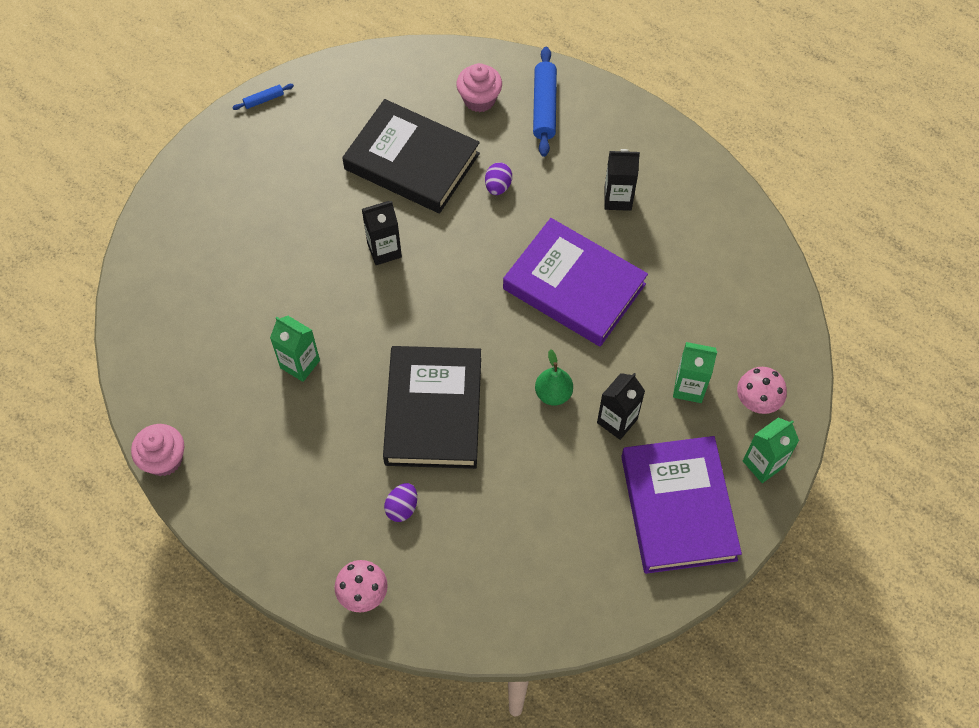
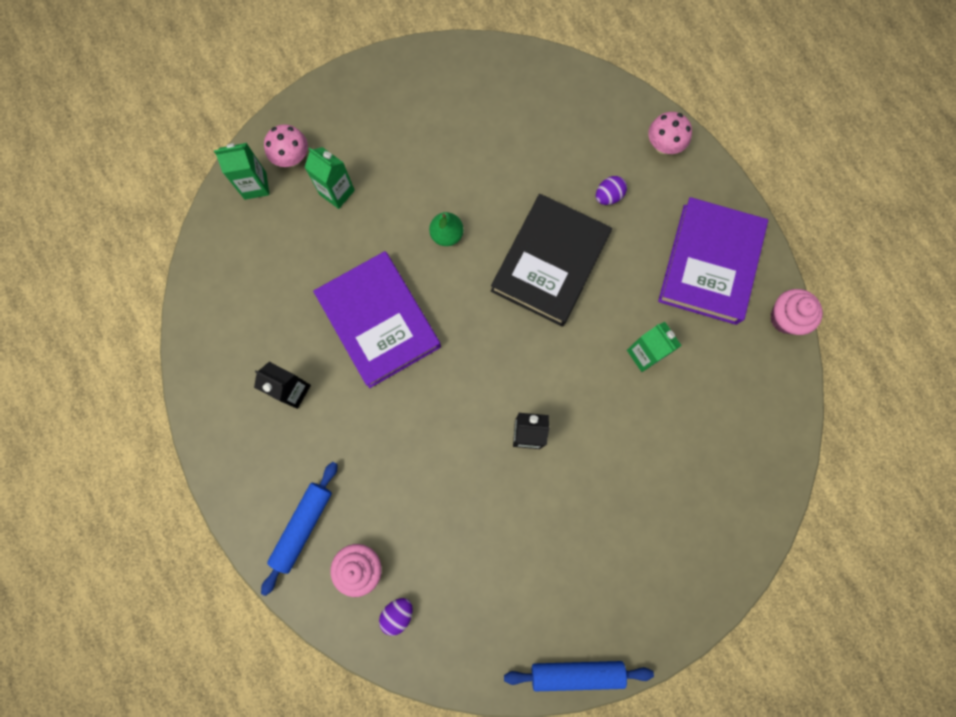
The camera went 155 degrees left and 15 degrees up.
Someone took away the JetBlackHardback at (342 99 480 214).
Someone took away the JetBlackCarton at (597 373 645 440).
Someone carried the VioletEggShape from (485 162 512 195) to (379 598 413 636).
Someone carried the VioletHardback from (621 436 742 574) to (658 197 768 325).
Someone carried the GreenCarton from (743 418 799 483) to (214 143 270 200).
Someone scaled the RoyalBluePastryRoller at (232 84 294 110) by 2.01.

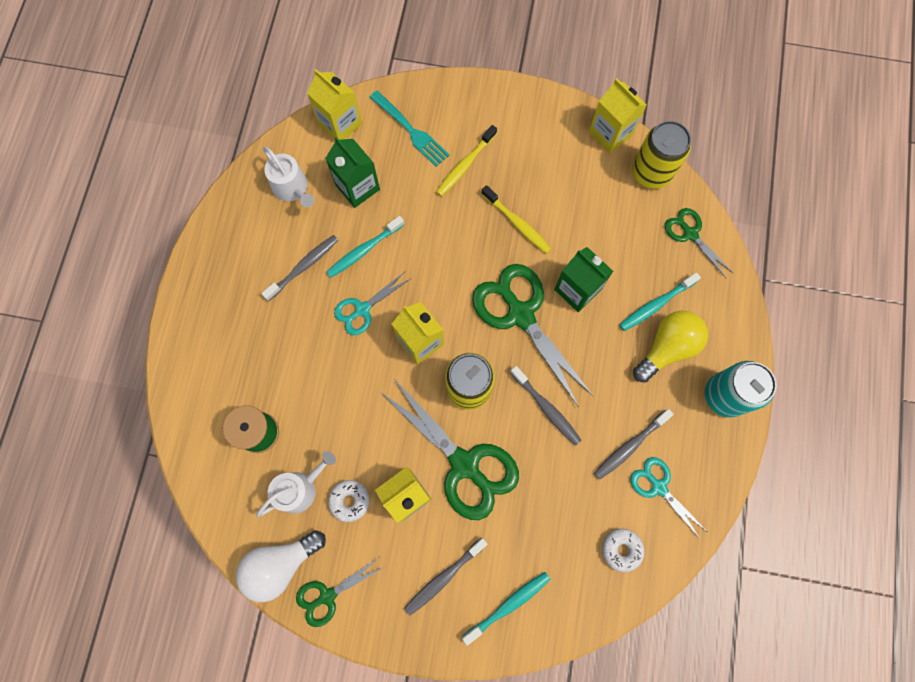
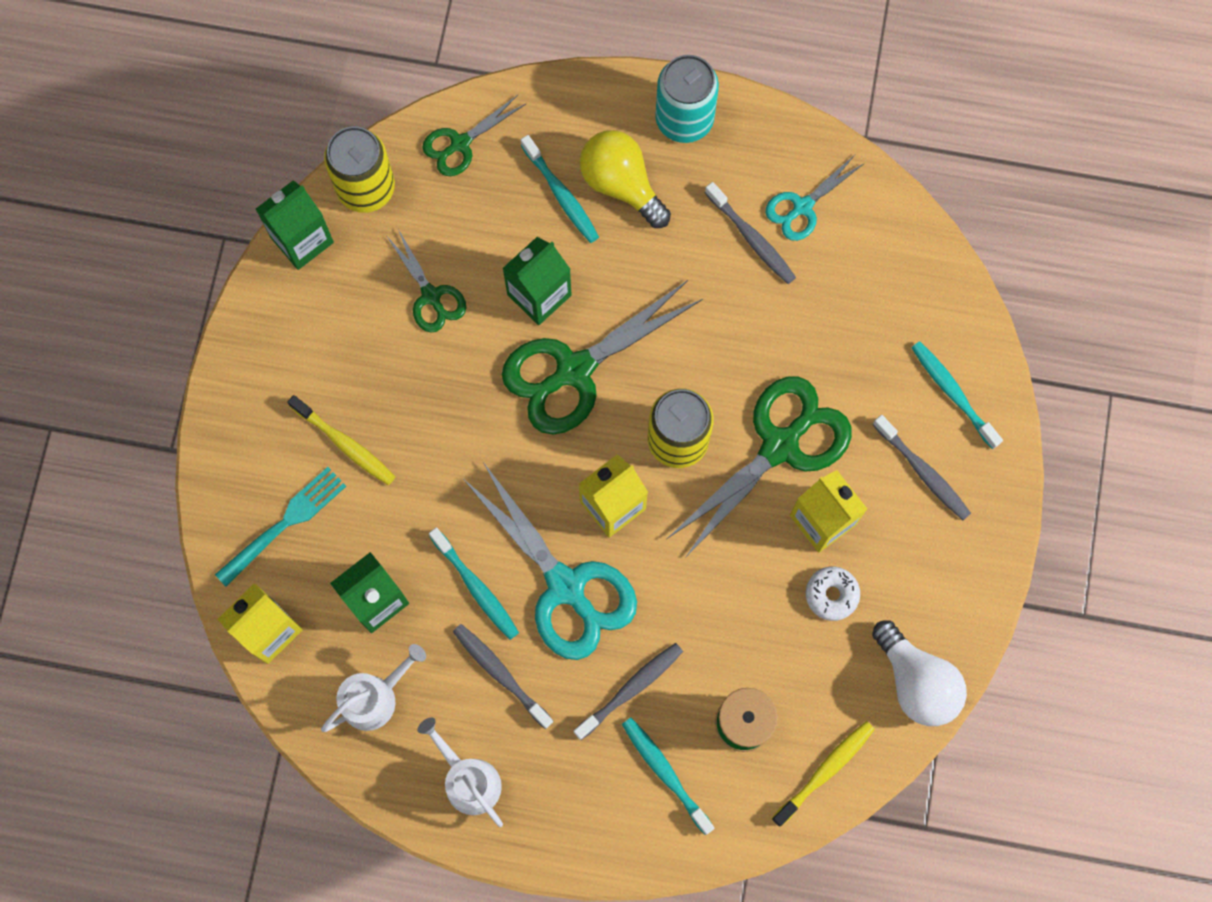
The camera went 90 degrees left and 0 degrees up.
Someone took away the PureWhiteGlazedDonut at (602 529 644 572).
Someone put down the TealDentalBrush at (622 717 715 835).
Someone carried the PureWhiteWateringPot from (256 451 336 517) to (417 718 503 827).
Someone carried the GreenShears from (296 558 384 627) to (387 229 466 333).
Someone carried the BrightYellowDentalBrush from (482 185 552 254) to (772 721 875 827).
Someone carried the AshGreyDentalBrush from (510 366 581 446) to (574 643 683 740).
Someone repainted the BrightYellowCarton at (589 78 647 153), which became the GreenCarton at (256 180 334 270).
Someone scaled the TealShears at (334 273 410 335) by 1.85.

____________________

• **Task directions**: Every line of the listing should be copied precisely, with images omitted.

• **Reply to the exercise**:
The camera went 155 degrees left and 15 degrees up.
Someone took away the JetBlackHardback at (342 99 480 214).
Someone took away the JetBlackCarton at (597 373 645 440).
Someone carried the VioletEggShape from (485 162 512 195) to (379 598 413 636).
Someone carried the VioletHardback from (621 436 742 574) to (658 197 768 325).
Someone carried the GreenCarton from (743 418 799 483) to (214 143 270 200).
Someone scaled the RoyalBluePastryRoller at (232 84 294 110) by 2.01.

The camera went 90 degrees left and 0 degrees up.
Someone took away the PureWhiteGlazedDonut at (602 529 644 572).
Someone put down the TealDentalBrush at (622 717 715 835).
Someone carried the PureWhiteWateringPot from (256 451 336 517) to (417 718 503 827).
Someone carried the GreenShears from (296 558 384 627) to (387 229 466 333).
Someone carried the BrightYellowDentalBrush from (482 185 552 254) to (772 721 875 827).
Someone carried the AshGreyDentalBrush from (510 366 581 446) to (574 643 683 740).
Someone repainted the BrightYellowCarton at (589 78 647 153), which became the GreenCarton at (256 180 334 270).
Someone scaled the TealShears at (334 273 410 335) by 1.85.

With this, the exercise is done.